Start of Block

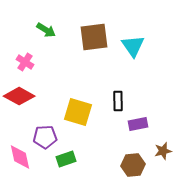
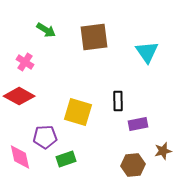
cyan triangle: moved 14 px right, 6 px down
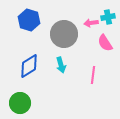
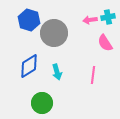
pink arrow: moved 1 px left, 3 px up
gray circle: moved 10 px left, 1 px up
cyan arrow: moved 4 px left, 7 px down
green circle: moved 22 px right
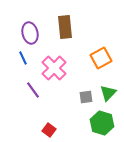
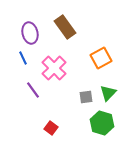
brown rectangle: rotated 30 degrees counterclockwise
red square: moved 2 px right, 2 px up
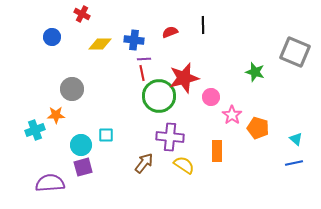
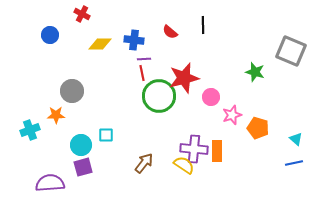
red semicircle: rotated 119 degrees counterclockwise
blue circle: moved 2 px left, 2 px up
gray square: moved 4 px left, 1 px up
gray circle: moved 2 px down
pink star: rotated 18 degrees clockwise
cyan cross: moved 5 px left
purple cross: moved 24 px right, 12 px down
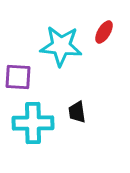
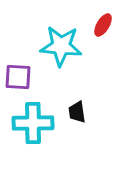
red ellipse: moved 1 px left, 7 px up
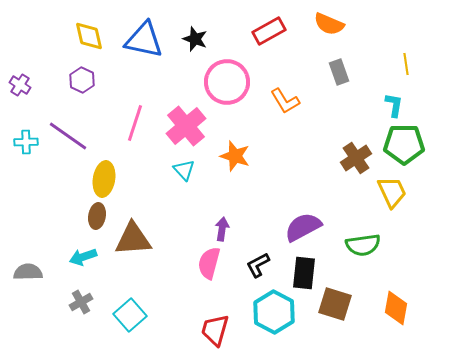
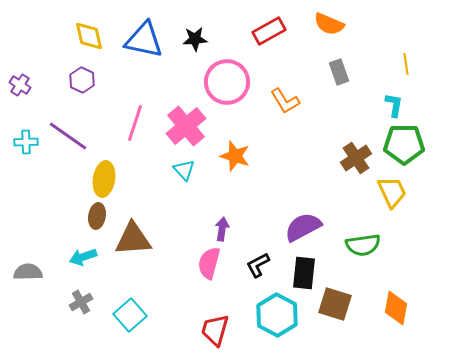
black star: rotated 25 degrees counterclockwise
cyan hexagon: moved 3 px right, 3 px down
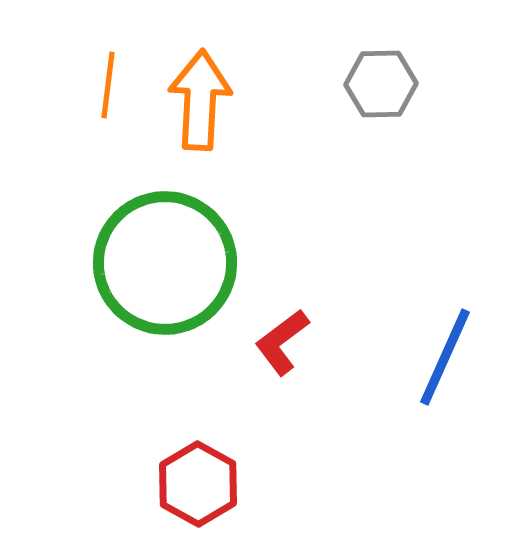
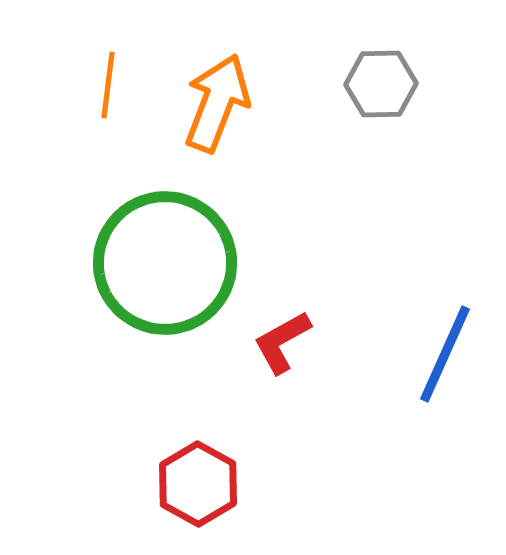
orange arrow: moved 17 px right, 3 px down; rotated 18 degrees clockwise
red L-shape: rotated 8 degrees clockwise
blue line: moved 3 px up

End of Block

## What is being asked
The answer must be a single number: how many lines above contain the word "right".

## Answer below
6